▶
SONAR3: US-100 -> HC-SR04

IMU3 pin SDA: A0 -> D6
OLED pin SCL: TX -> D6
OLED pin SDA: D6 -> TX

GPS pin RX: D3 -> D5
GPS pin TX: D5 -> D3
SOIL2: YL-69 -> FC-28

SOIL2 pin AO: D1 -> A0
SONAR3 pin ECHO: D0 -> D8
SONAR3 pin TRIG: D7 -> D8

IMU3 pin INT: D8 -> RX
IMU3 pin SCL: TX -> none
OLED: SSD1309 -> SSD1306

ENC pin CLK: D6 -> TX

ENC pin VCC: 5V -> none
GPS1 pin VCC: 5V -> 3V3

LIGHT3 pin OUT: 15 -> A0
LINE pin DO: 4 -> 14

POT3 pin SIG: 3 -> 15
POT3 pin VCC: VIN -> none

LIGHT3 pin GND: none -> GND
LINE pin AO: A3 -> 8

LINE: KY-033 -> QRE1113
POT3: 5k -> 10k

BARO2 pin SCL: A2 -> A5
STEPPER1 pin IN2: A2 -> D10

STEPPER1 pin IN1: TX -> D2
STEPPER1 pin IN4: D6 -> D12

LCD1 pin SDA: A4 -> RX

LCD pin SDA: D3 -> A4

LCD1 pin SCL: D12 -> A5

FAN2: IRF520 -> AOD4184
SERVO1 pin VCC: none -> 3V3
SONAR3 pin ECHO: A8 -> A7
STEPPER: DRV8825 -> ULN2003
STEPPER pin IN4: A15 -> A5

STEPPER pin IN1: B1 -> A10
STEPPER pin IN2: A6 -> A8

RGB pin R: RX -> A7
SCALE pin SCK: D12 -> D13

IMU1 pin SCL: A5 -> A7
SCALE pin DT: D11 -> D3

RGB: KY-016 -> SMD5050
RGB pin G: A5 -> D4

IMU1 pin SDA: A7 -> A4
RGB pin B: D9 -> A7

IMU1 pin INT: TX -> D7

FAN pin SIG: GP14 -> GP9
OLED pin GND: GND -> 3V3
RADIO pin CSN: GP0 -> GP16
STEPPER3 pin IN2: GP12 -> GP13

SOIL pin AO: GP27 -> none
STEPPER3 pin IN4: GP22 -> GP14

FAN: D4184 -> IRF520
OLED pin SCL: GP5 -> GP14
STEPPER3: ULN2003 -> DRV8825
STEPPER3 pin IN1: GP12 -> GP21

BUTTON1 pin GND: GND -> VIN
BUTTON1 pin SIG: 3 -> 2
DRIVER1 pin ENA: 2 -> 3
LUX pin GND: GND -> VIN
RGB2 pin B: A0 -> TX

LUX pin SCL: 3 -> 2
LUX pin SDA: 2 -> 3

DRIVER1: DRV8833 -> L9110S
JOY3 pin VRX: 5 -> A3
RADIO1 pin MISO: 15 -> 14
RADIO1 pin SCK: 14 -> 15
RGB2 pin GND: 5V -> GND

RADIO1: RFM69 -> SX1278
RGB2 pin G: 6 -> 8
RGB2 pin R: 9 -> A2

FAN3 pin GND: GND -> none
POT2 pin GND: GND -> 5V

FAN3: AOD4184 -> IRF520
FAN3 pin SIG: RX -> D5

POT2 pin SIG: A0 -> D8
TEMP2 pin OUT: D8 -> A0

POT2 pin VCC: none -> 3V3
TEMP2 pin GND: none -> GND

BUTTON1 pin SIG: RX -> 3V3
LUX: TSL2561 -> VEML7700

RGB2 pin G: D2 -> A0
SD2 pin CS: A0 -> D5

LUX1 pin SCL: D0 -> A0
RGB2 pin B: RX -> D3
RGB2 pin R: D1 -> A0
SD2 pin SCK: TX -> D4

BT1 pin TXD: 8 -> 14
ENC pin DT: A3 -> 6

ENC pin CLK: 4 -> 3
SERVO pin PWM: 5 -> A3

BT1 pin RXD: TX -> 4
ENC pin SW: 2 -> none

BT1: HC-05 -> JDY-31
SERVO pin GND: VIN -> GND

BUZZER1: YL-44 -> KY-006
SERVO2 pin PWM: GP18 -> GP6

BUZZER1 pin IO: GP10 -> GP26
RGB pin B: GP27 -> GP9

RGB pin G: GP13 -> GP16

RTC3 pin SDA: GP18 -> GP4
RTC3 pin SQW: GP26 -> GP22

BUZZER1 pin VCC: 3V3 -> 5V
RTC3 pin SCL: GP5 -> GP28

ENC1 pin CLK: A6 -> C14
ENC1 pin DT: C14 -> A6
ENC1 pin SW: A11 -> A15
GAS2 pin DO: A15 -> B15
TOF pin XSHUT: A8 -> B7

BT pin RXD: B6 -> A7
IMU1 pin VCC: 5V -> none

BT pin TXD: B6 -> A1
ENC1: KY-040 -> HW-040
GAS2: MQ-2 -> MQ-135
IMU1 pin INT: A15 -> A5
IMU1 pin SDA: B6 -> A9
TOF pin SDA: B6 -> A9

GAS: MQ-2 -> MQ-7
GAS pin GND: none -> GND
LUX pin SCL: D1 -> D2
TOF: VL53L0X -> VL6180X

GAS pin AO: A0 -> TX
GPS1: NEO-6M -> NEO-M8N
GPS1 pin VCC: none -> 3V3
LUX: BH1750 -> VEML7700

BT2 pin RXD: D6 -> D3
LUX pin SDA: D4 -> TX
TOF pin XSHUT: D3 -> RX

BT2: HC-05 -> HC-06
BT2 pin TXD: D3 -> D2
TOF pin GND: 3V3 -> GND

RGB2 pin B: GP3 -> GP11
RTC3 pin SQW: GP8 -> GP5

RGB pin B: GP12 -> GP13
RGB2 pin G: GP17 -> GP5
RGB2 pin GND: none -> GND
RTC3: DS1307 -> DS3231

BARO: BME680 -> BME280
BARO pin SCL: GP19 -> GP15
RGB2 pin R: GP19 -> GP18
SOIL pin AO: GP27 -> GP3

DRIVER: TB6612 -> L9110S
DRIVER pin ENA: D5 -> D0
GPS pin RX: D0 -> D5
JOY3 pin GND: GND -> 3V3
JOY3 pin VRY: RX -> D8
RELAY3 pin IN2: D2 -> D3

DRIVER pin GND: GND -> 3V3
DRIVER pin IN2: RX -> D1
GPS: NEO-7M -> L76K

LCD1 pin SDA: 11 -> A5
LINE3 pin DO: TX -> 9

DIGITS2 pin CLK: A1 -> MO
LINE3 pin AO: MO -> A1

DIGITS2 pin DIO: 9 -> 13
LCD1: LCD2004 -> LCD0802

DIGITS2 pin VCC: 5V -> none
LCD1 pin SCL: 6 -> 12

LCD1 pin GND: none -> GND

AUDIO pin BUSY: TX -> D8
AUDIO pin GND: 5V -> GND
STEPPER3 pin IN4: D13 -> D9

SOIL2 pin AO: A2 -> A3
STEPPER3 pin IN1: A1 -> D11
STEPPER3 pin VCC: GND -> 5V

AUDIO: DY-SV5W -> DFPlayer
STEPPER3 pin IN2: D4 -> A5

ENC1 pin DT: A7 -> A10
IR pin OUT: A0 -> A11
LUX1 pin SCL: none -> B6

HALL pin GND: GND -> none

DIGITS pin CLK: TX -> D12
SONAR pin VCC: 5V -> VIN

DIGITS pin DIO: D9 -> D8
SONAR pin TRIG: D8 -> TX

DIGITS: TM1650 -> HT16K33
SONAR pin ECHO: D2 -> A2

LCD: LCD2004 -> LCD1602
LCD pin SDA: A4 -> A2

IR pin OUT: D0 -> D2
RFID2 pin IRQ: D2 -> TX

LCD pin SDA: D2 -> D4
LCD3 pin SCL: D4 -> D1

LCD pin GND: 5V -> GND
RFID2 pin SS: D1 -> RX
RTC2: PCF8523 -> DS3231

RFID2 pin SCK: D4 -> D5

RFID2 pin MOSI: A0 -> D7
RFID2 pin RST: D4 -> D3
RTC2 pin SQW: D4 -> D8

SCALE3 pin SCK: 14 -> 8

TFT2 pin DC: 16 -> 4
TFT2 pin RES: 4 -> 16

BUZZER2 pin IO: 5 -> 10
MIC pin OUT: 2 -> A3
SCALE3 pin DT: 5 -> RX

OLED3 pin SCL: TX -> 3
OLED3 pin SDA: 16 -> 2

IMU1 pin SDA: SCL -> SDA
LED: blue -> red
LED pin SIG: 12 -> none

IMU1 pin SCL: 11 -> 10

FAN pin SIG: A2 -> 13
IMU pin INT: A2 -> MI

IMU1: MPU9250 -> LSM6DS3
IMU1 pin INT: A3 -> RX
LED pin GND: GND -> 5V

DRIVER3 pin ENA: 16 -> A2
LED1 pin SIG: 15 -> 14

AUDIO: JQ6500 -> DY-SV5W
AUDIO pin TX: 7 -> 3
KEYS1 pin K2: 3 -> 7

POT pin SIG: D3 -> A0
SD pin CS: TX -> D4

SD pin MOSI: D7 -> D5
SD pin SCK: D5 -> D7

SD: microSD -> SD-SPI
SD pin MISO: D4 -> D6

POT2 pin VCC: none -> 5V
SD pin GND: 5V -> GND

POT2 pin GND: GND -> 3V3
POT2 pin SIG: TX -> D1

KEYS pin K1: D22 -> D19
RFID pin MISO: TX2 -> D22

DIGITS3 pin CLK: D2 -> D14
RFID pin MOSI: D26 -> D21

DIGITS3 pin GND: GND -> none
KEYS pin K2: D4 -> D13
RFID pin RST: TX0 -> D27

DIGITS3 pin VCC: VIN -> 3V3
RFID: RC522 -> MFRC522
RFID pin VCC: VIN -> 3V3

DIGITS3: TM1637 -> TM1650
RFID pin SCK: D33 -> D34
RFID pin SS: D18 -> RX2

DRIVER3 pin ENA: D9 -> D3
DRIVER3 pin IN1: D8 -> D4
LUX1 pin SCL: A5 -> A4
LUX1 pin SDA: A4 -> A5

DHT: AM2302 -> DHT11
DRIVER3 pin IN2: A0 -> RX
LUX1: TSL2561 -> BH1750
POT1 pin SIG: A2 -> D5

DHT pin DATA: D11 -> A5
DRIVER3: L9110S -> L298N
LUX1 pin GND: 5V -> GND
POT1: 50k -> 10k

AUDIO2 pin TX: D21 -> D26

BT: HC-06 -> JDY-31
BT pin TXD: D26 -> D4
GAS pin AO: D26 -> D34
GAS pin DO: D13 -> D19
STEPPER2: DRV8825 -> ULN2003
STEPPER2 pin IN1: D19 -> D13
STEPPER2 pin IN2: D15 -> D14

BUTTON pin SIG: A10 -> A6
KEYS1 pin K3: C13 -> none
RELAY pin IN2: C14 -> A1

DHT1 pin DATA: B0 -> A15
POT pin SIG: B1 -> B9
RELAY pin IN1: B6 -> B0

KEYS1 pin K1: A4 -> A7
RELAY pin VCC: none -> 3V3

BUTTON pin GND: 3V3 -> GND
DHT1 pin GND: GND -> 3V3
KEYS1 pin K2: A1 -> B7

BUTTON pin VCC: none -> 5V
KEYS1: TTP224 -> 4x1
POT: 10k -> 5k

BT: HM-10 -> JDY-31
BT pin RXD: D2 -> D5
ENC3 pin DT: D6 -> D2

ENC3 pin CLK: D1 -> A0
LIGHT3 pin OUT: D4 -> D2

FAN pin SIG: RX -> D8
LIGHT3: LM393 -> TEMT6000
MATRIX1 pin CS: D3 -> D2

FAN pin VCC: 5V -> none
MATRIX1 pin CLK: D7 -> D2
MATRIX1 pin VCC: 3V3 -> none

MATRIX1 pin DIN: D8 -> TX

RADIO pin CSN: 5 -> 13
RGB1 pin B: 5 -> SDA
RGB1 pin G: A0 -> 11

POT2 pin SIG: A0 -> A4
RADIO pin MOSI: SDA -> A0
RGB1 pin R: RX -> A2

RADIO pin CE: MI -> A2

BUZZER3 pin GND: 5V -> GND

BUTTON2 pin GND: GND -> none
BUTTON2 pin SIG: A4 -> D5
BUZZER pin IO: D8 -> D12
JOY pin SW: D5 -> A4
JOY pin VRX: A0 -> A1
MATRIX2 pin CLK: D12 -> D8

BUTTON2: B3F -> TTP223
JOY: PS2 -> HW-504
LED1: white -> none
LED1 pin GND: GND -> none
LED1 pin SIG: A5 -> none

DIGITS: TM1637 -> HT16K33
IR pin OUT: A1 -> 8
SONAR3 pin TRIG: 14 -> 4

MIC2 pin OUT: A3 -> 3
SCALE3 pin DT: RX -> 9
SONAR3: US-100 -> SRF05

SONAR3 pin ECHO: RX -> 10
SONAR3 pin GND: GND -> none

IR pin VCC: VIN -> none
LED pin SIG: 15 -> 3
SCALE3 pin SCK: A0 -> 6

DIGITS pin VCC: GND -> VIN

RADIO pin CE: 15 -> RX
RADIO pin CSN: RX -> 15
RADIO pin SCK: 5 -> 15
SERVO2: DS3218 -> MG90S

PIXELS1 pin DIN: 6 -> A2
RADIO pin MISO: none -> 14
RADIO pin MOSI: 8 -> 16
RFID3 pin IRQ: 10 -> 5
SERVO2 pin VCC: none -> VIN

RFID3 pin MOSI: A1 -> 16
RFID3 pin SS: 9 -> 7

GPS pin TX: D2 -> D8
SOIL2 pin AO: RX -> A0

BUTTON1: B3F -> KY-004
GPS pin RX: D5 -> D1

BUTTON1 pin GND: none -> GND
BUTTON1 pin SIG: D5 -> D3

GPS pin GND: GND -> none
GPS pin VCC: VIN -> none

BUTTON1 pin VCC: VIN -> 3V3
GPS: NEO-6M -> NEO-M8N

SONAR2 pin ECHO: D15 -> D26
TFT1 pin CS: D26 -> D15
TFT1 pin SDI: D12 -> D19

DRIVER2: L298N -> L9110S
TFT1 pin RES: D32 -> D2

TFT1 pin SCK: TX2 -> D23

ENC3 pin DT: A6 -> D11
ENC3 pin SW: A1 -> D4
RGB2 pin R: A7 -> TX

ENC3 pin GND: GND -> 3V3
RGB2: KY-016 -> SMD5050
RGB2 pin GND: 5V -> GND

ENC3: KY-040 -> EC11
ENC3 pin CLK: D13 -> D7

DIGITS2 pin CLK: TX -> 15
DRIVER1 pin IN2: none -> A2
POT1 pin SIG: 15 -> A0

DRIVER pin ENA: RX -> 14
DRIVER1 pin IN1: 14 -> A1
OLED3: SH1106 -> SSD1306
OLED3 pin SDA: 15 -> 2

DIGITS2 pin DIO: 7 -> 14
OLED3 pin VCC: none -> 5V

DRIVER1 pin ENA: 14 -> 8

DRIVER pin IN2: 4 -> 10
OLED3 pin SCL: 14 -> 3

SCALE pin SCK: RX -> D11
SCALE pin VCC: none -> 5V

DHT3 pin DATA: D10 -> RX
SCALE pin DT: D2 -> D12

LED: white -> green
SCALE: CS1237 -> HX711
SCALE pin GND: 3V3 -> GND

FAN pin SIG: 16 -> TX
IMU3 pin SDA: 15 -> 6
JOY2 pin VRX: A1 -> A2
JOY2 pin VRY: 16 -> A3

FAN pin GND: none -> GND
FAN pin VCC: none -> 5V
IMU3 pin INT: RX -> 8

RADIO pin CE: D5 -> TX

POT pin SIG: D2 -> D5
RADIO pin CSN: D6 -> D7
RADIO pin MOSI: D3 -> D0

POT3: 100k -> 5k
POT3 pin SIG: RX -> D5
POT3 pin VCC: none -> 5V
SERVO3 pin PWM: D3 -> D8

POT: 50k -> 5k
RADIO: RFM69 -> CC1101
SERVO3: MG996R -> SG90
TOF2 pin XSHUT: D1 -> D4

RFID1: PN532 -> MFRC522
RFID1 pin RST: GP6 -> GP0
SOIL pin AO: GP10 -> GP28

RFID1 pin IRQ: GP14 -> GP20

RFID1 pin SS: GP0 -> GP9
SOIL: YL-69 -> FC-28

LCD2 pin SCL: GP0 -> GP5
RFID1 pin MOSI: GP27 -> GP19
◀
• DIRECTIONS:
Using only the listing above, restate exactly the lines from the line containing "MATRIX1 pin VCC: 3V3 -> none" through the line containing "DRIVER2: L298N -> L9110S", both included.

• RESULT:
MATRIX1 pin VCC: 3V3 -> none

MATRIX1 pin DIN: D8 -> TX

RADIO pin CSN: 5 -> 13
RGB1 pin B: 5 -> SDA
RGB1 pin G: A0 -> 11

POT2 pin SIG: A0 -> A4
RADIO pin MOSI: SDA -> A0
RGB1 pin R: RX -> A2

RADIO pin CE: MI -> A2

BUZZER3 pin GND: 5V -> GND

BUTTON2 pin GND: GND -> none
BUTTON2 pin SIG: A4 -> D5
BUZZER pin IO: D8 -> D12
JOY pin SW: D5 -> A4
JOY pin VRX: A0 -> A1
MATRIX2 pin CLK: D12 -> D8

BUTTON2: B3F -> TTP223
JOY: PS2 -> HW-504
LED1: white -> none
LED1 pin GND: GND -> none
LED1 pin SIG: A5 -> none

DIGITS: TM1637 -> HT16K33
IR pin OUT: A1 -> 8
SONAR3 pin TRIG: 14 -> 4

MIC2 pin OUT: A3 -> 3
SCALE3 pin DT: RX -> 9
SONAR3: US-100 -> SRF05

SONAR3 pin ECHO: RX -> 10
SONAR3 pin GND: GND -> none

IR pin VCC: VIN -> none
LED pin SIG: 15 -> 3
SCALE3 pin SCK: A0 -> 6

DIGITS pin VCC: GND -> VIN

RADIO pin CE: 15 -> RX
RADIO pin CSN: RX -> 15
RADIO pin SCK: 5 -> 15
SERVO2: DS3218 -> MG90S

PIXELS1 pin DIN: 6 -> A2
RADIO pin MISO: none -> 14
RADIO pin MOSI: 8 -> 16
RFID3 pin IRQ: 10 -> 5
SERVO2 pin VCC: none -> VIN

RFID3 pin MOSI: A1 -> 16
RFID3 pin SS: 9 -> 7

GPS pin TX: D2 -> D8
SOIL2 pin AO: RX -> A0

BUTTON1: B3F -> KY-004
GPS pin RX: D5 -> D1

BUTTON1 pin GND: none -> GND
BUTTON1 pin SIG: D5 -> D3

GPS pin GND: GND -> none
GPS pin VCC: VIN -> none

BUTTON1 pin VCC: VIN -> 3V3
GPS: NEO-6M -> NEO-M8N

SONAR2 pin ECHO: D15 -> D26
TFT1 pin CS: D26 -> D15
TFT1 pin SDI: D12 -> D19

DRIVER2: L298N -> L9110S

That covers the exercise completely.